Where an image appears in the data, omit it and reproduce the rest exactly.

[Content revision data]
⁂

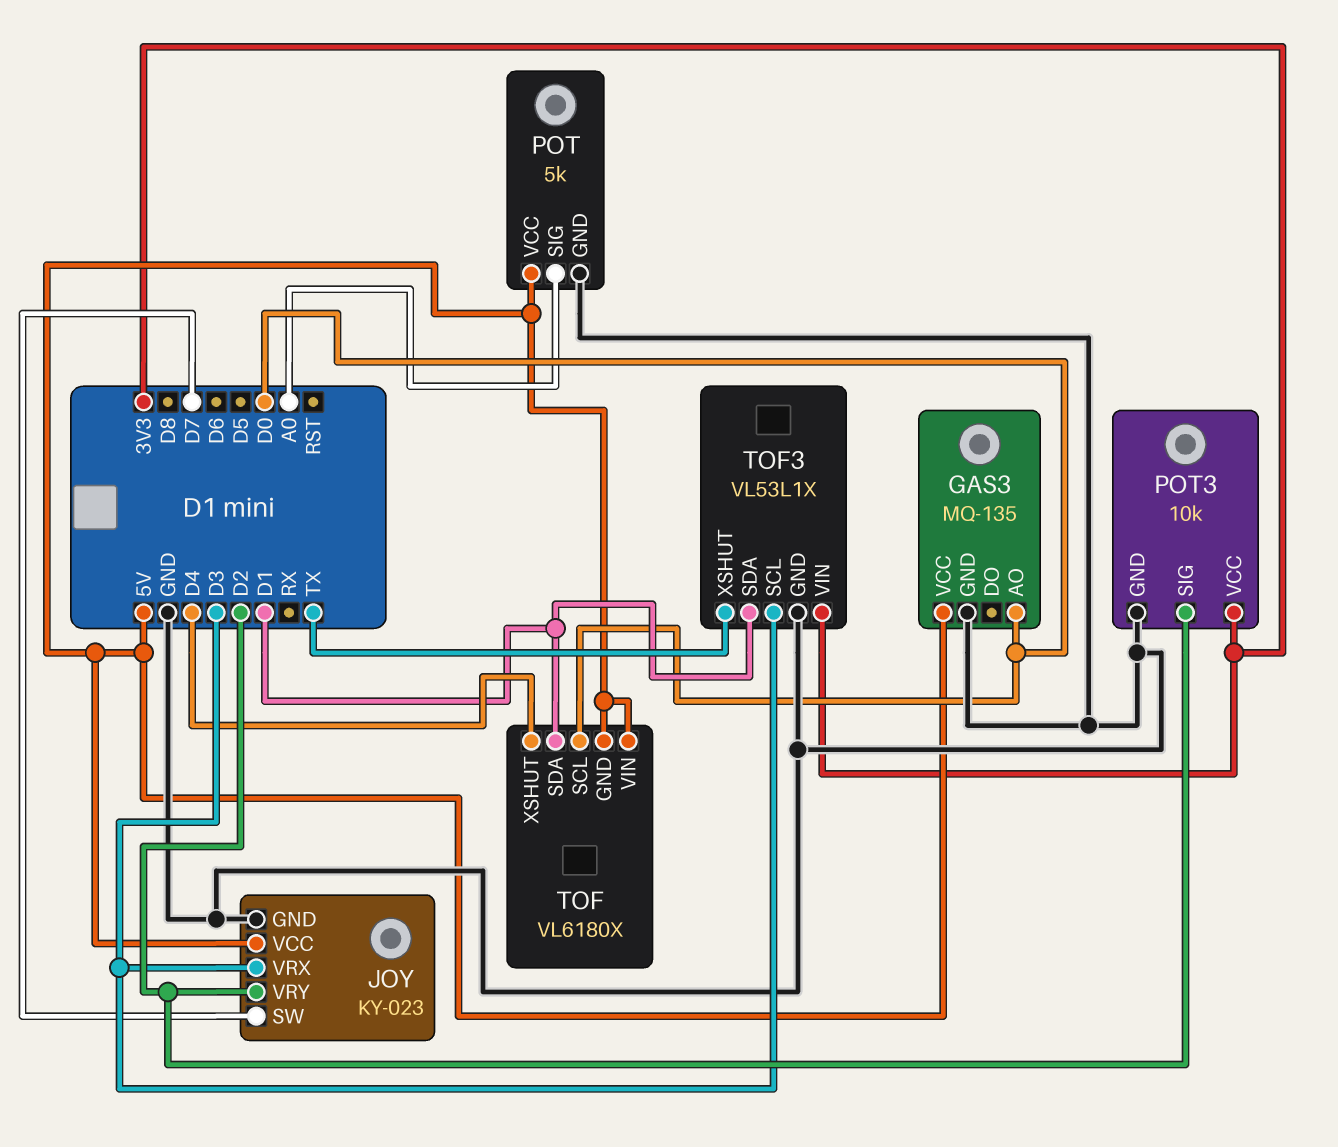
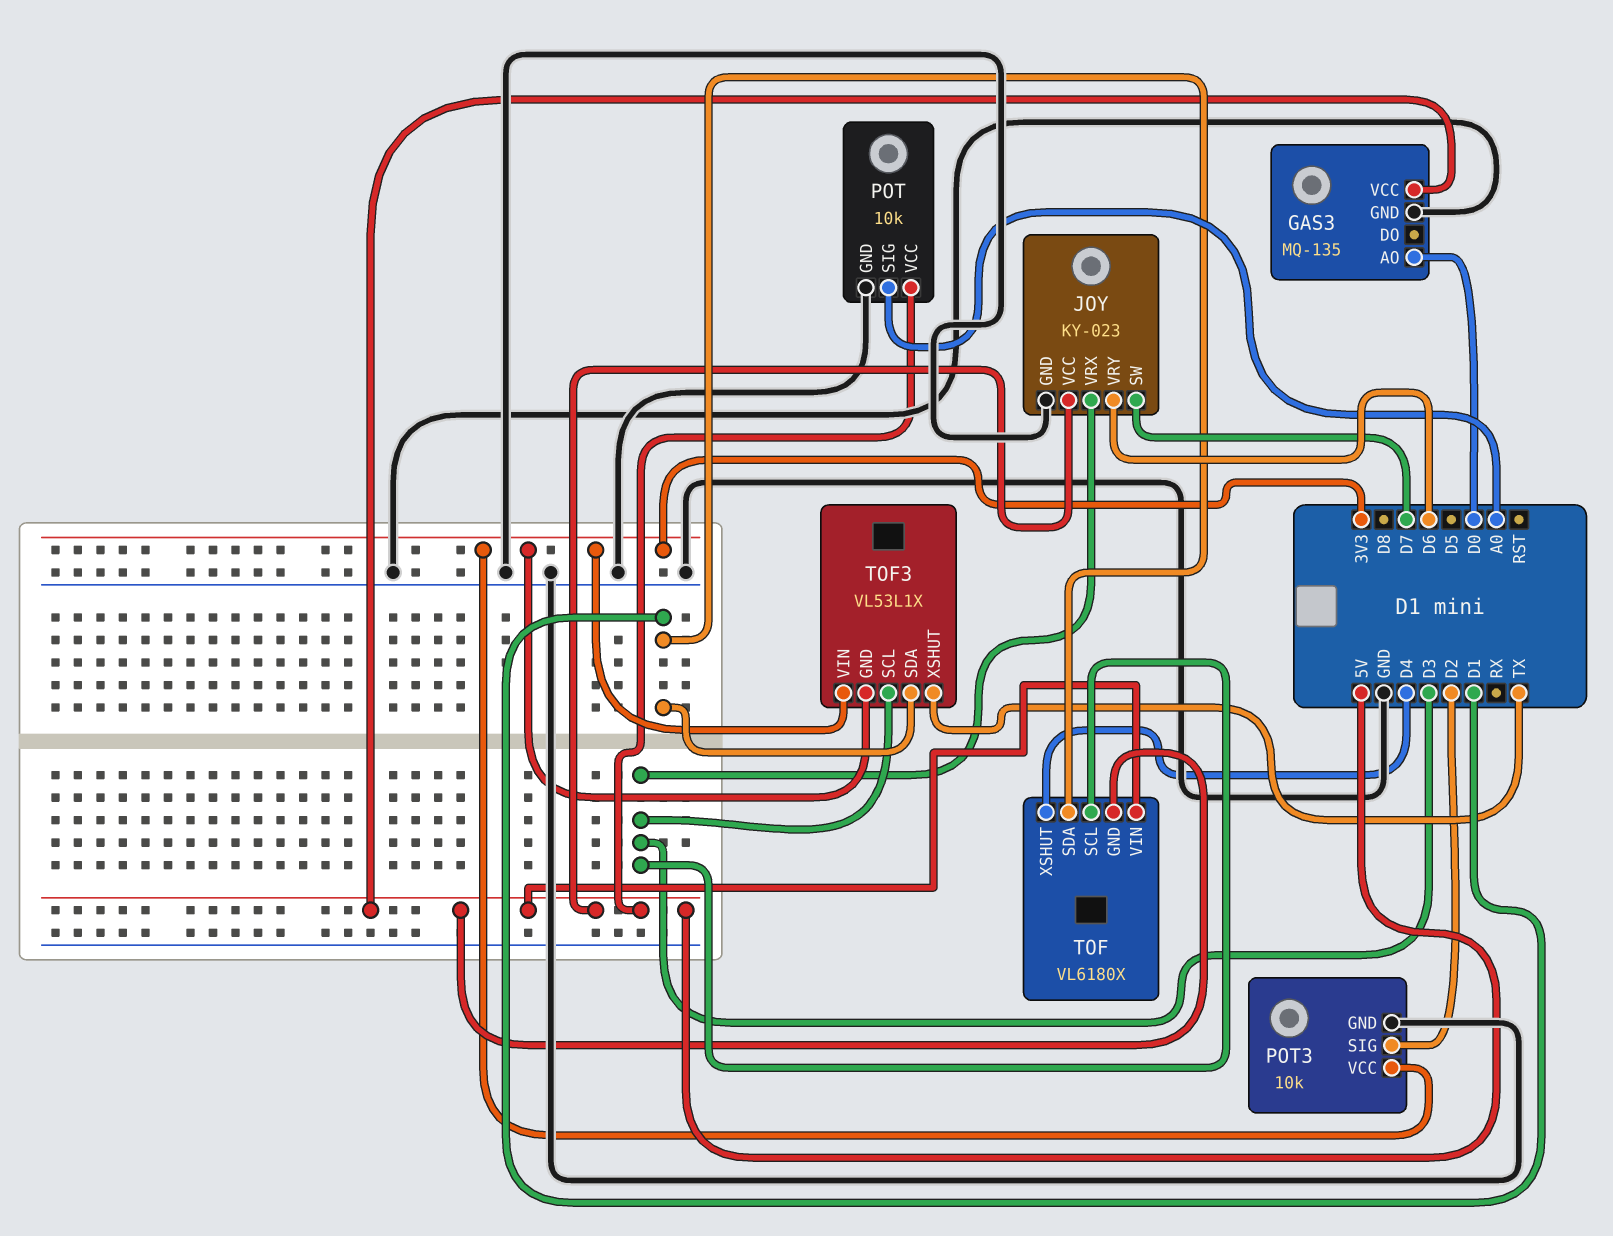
JOY pin VRY: D2 -> D6
POT: 5k -> 10k
TOF pin SCL: D0 -> D3
TOF3 pin GND: GND -> 3V3

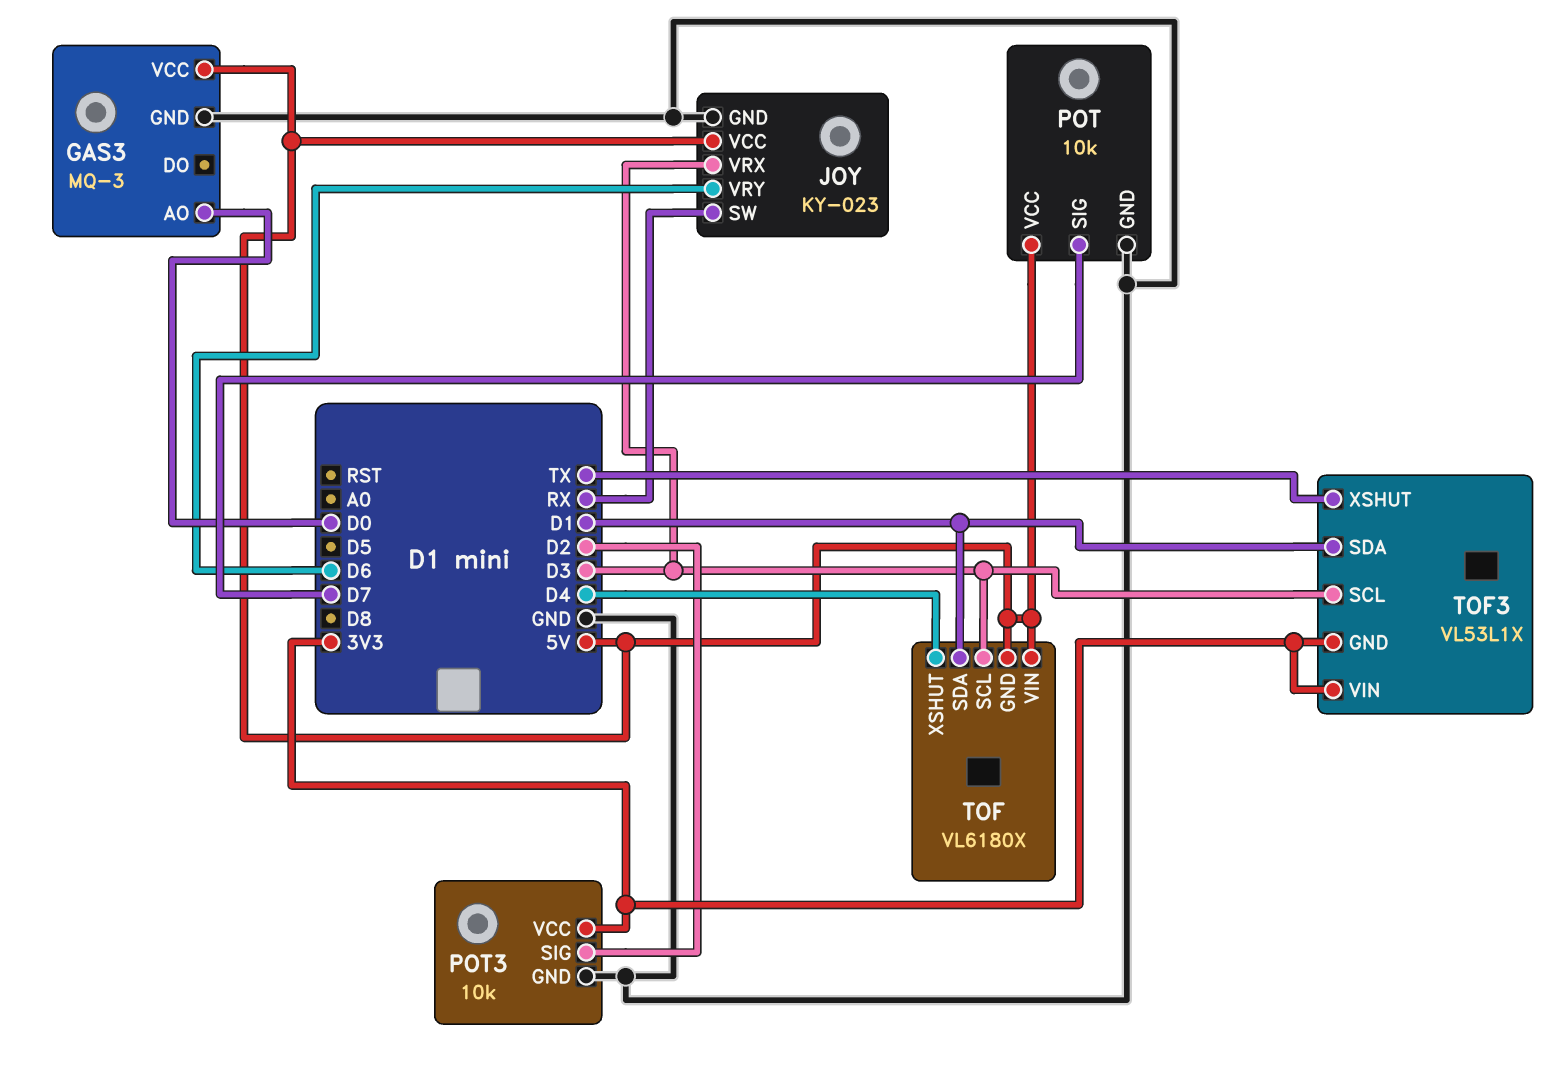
GAS3: MQ-135 -> MQ-3
JOY pin SW: D7 -> RX
POT pin SIG: A0 -> D7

⁂

Task answer:
JOY pin VRY: D2 -> D6
POT: 5k -> 10k
TOF pin SCL: D0 -> D3
TOF3 pin GND: GND -> 3V3

GAS3: MQ-135 -> MQ-3
JOY pin SW: D7 -> RX
POT pin SIG: A0 -> D7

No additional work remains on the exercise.